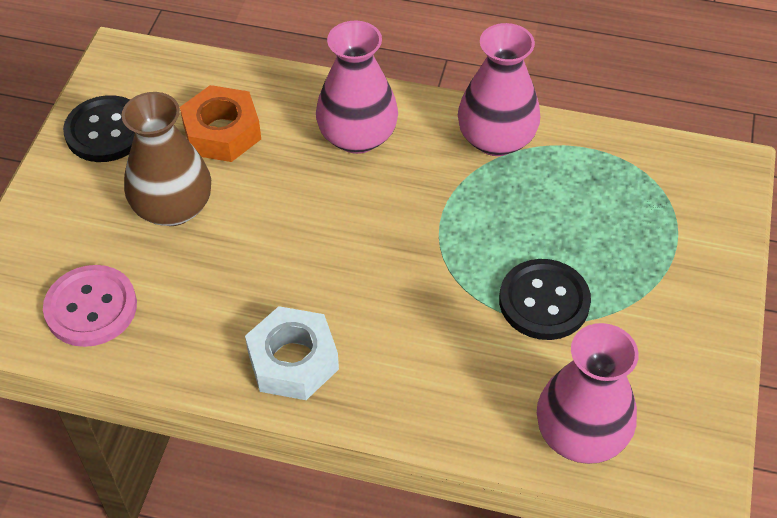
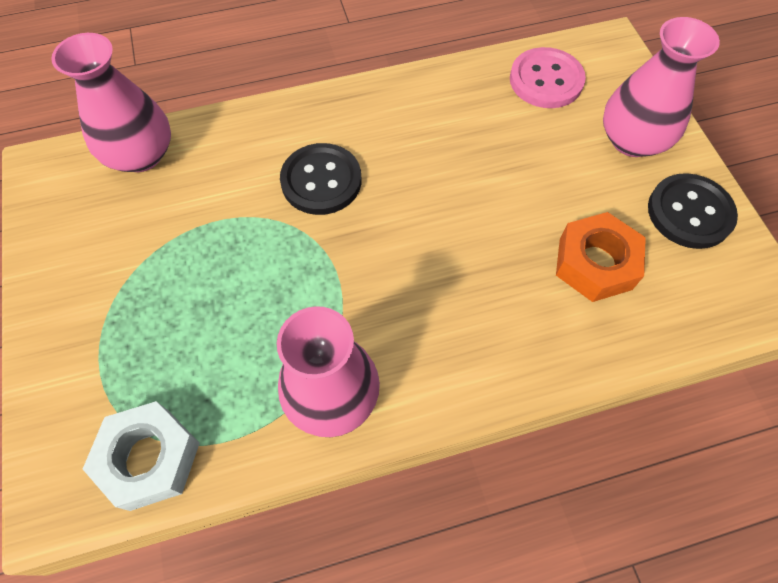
camera: 150 degrees right, 10 degrees up
(173, 207) = (565, 175): brown vase -> none
(293, 361) = (378, 110): white nut -> white nut (149, 458)
(357, 136) = (471, 325): pink vase -> pink vase (632, 140)
(544, 301) = (208, 242): black button -> black button (321, 181)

WHAT TO DO -
The result should be the listing above, restated exactly, with no pictures in it.

ANSWER BELOW -
camera: 150 degrees right, 10 degrees up
(173, 207) = (565, 175): brown vase -> none
(293, 361) = (378, 110): white nut -> white nut (149, 458)
(357, 136) = (471, 325): pink vase -> pink vase (632, 140)
(544, 301) = (208, 242): black button -> black button (321, 181)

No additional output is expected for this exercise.